- WORK INSTRUCTIONS
Your task is to return the span of lines beginning at the one with "blue box: 5 -> 6" and ending at the last line of the data, exactly as it stands.

(Stored items from a collection)
______

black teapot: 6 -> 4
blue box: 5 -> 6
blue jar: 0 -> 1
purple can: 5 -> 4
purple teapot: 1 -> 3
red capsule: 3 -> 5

______

- WRITTEN ANSWER
blue box: 5 -> 6
blue jar: 0 -> 1
purple can: 5 -> 4
purple teapot: 1 -> 3
red capsule: 3 -> 5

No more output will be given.